* **Task instructions**
Reproduce the listing below exactly, minus its pictures.

* **Data in this exercise**
---

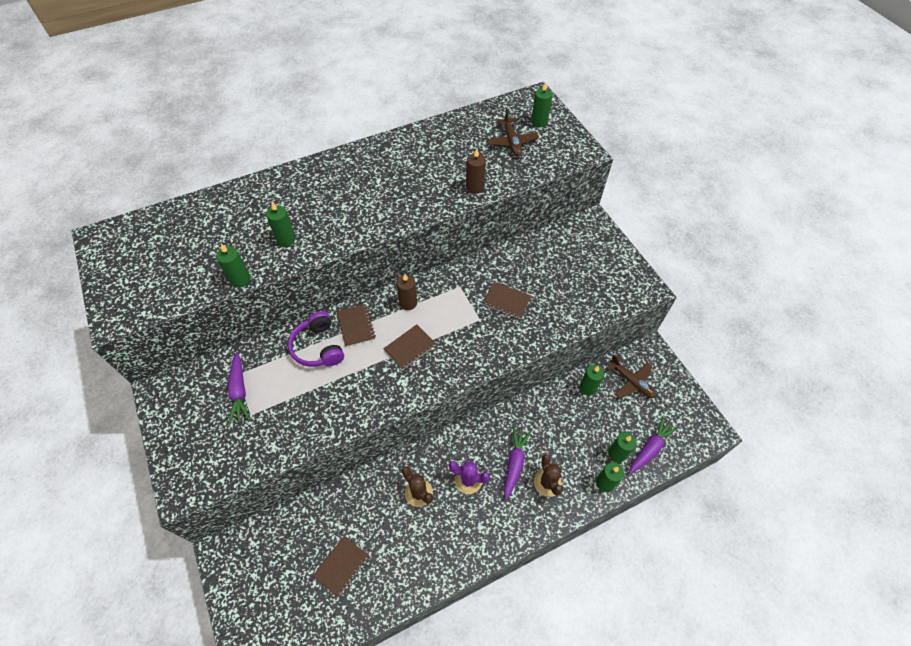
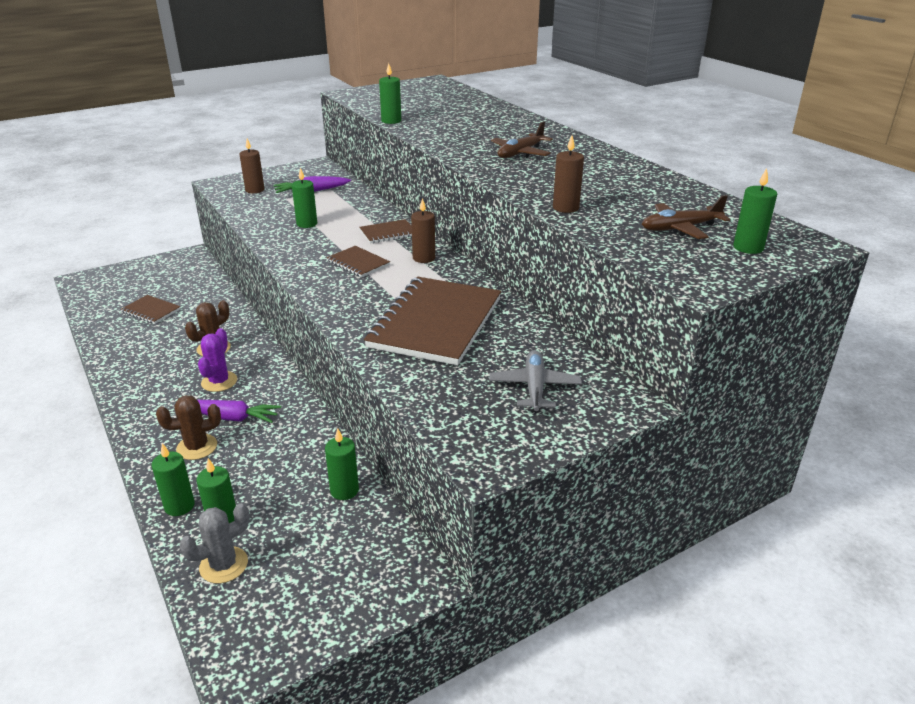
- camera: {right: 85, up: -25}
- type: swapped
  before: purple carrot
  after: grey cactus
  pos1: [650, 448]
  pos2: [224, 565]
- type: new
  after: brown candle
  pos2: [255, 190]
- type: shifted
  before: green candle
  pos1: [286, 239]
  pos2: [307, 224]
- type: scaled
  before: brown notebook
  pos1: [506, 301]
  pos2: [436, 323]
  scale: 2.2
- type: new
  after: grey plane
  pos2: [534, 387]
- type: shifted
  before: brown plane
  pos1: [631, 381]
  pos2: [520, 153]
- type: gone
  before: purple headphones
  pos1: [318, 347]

---

* **Solution to this problem**
- camera: {right: 85, up: -25}
- type: swapped
  before: purple carrot
  after: grey cactus
  pos1: [650, 448]
  pos2: [224, 565]
- type: new
  after: brown candle
  pos2: [255, 190]
- type: shifted
  before: green candle
  pos1: [286, 239]
  pos2: [307, 224]
- type: scaled
  before: brown notebook
  pos1: [506, 301]
  pos2: [436, 323]
  scale: 2.2
- type: new
  after: grey plane
  pos2: [534, 387]
- type: shifted
  before: brown plane
  pos1: [631, 381]
  pos2: [520, 153]
- type: gone
  before: purple headphones
  pos1: [318, 347]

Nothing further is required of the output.